■ TASK ■
A word-for-word copy is needed of the line containing "LUX3 pin SCL: A5 -> RX" and every line after it through the end of the records below, leaving out all pictures.

■ DATA EXCERPTS ■
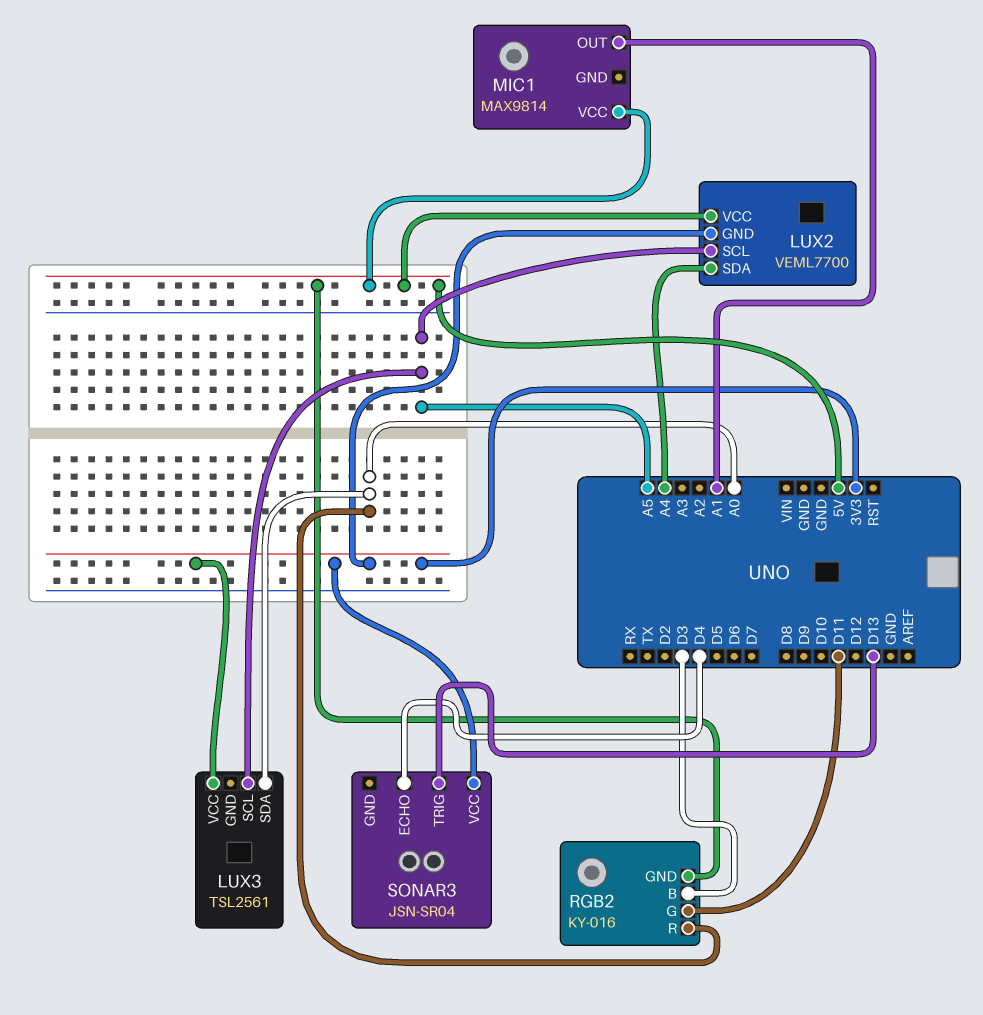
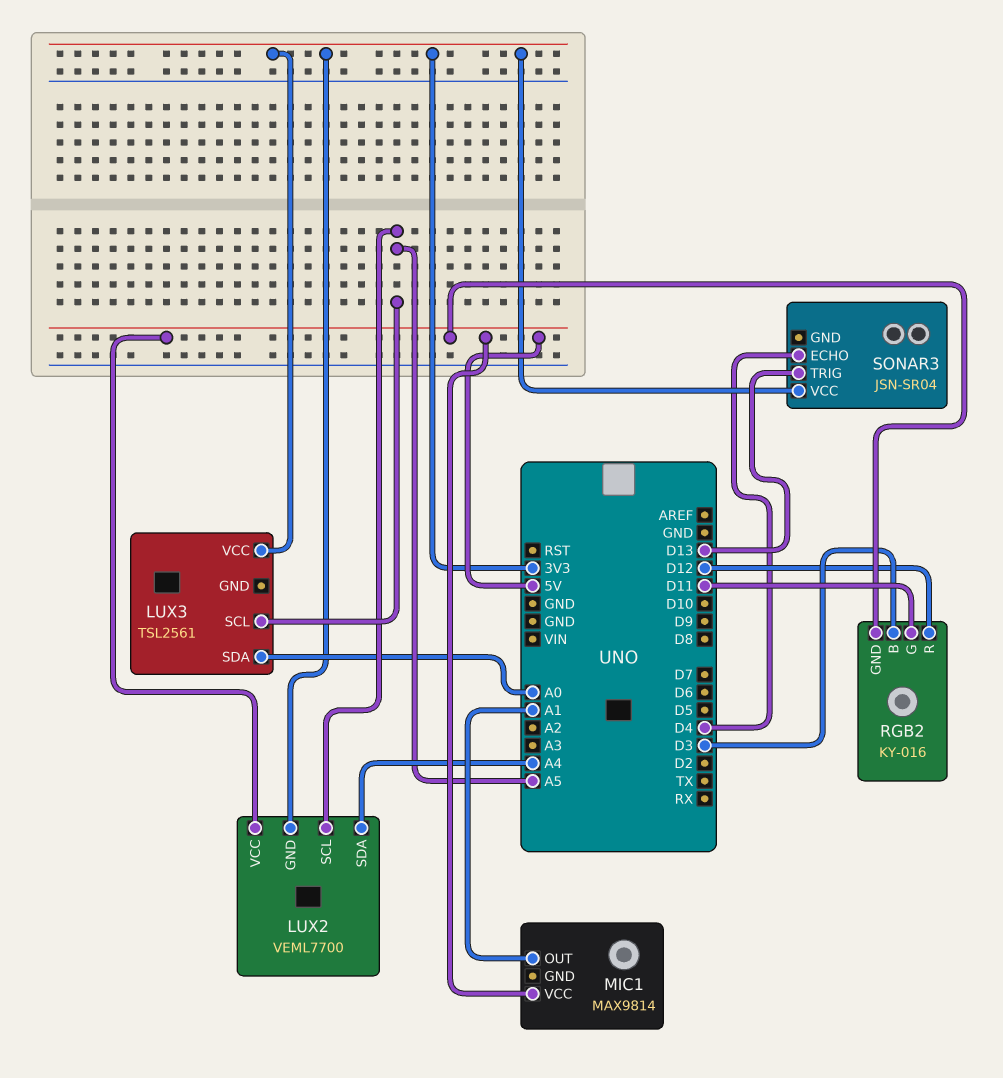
RGB2 pin R: A0 -> D12

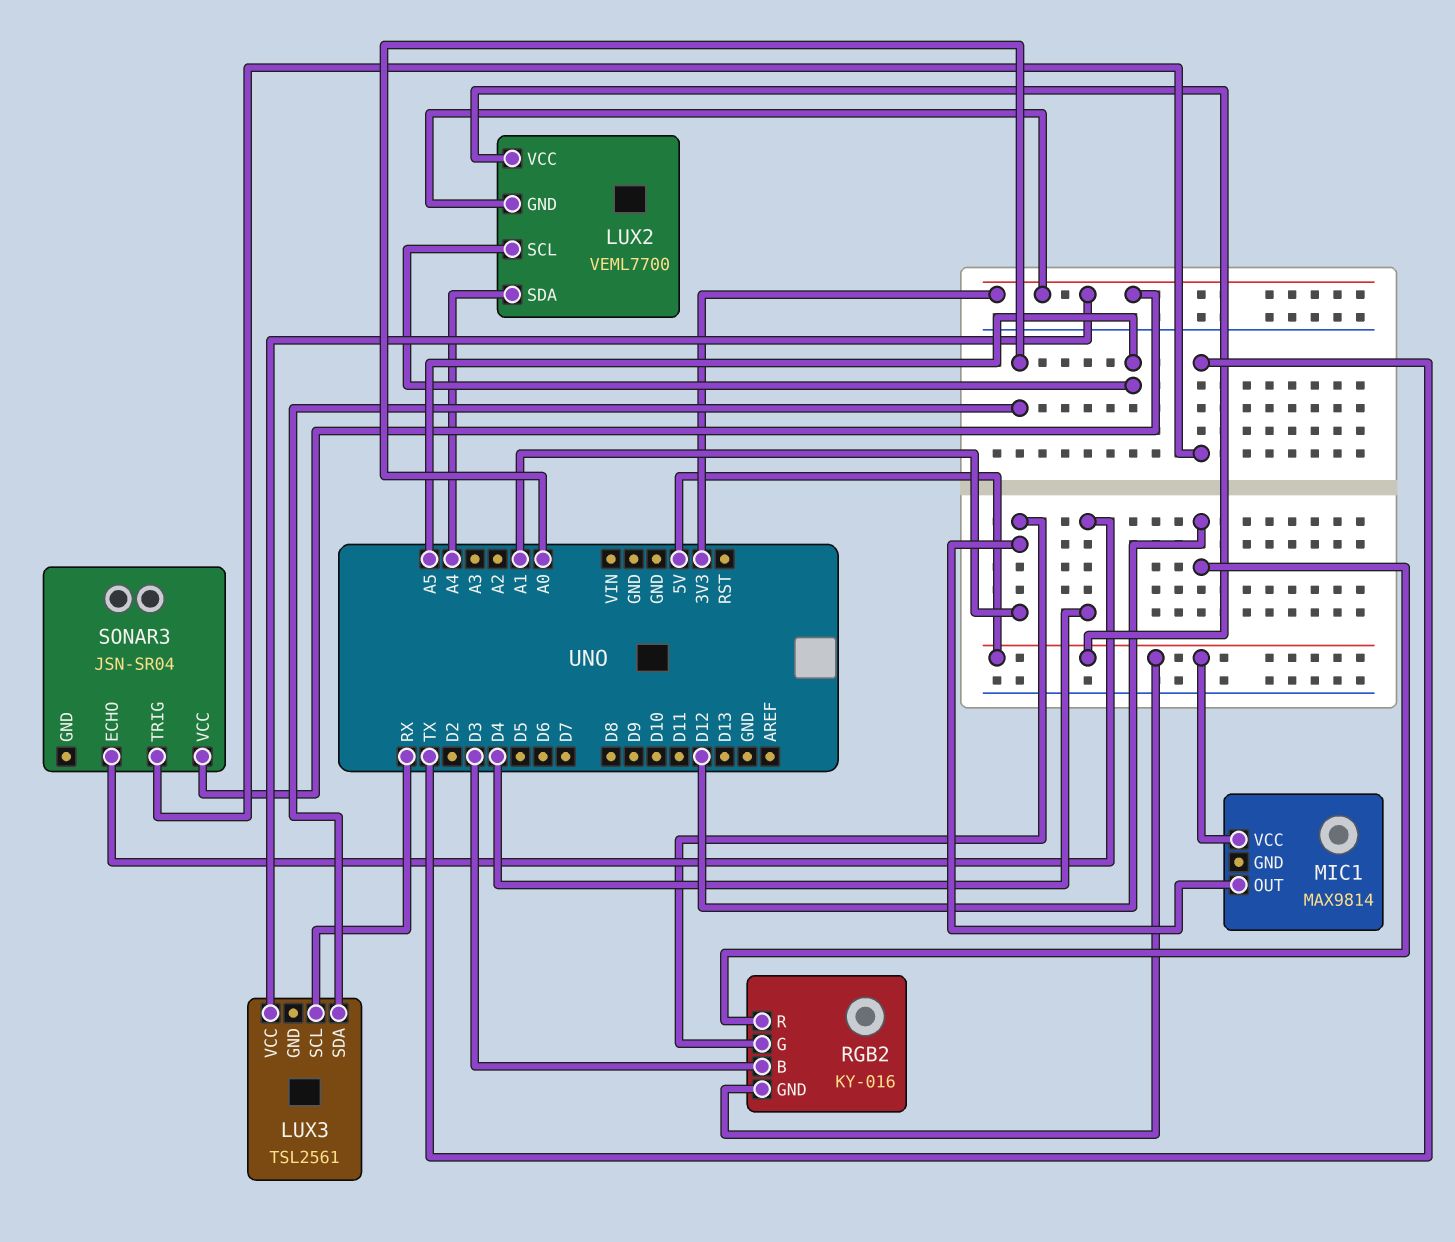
LUX3 pin SCL: A5 -> RX
RGB2 pin G: D11 -> A1
SONAR3 pin TRIG: D13 -> TX

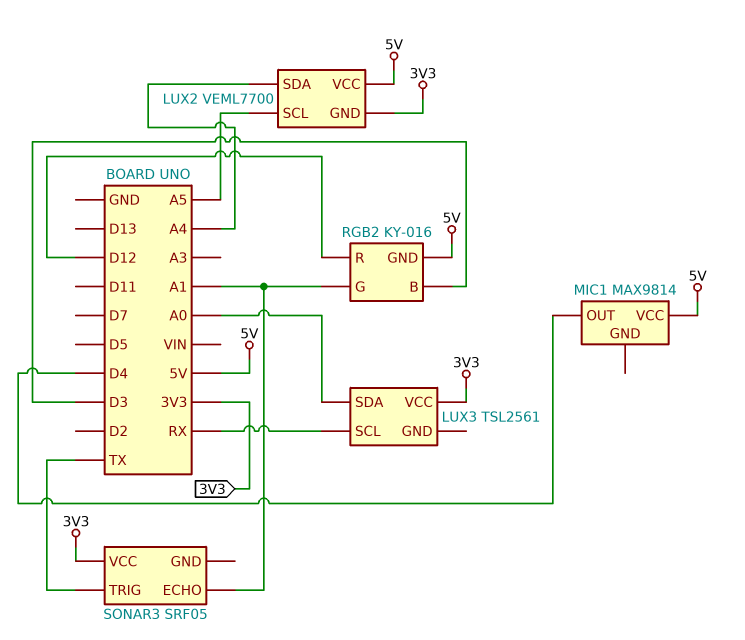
MIC1 pin OUT: A1 -> D4
SONAR3: JSN-SR04 -> SRF05
SONAR3 pin ECHO: D4 -> A1

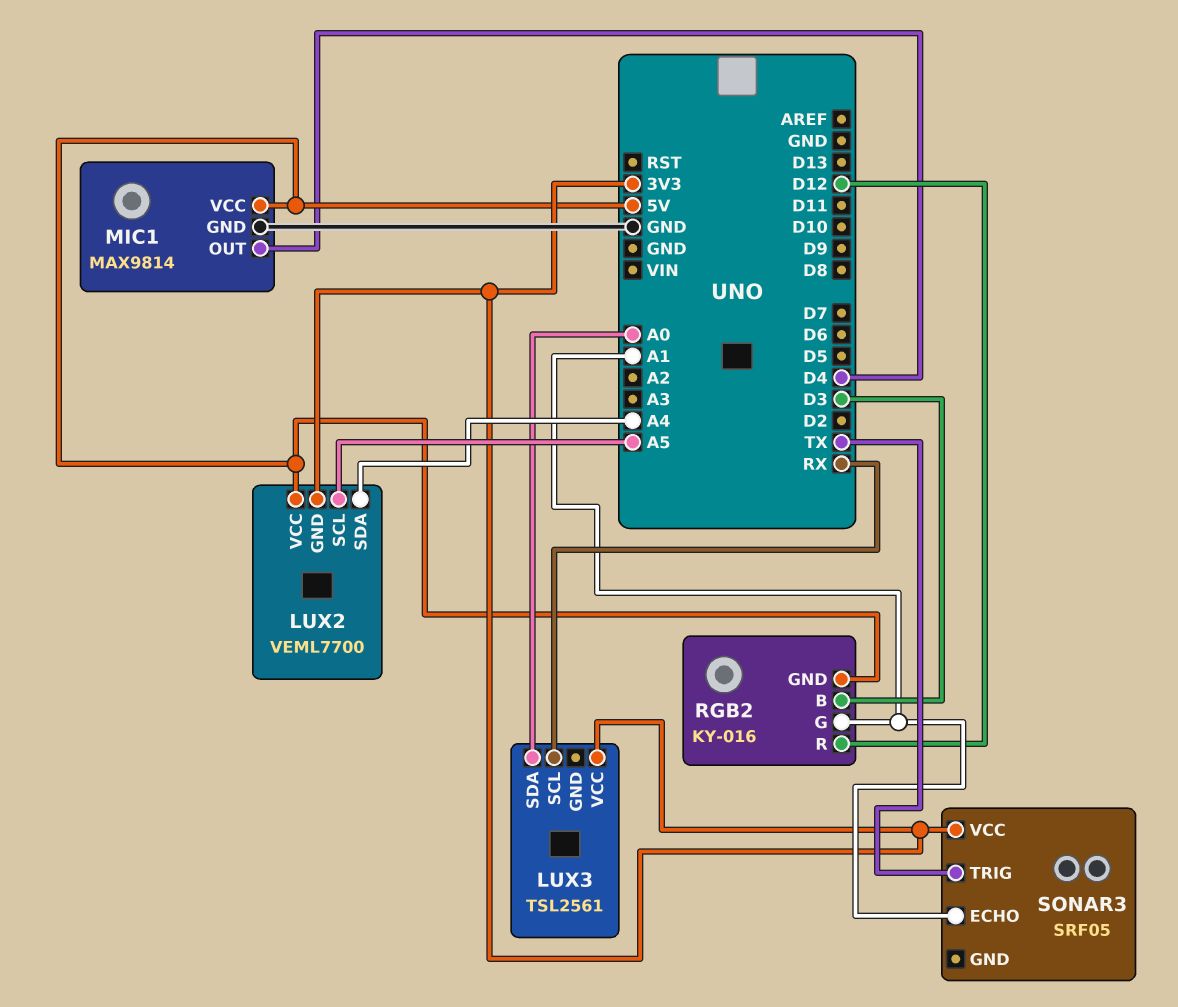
MIC1 pin GND: none -> GND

■ OUTPUT FOR THIS EXERCISE ■
LUX3 pin SCL: A5 -> RX
RGB2 pin G: D11 -> A1
SONAR3 pin TRIG: D13 -> TX

MIC1 pin OUT: A1 -> D4
SONAR3: JSN-SR04 -> SRF05
SONAR3 pin ECHO: D4 -> A1

MIC1 pin GND: none -> GND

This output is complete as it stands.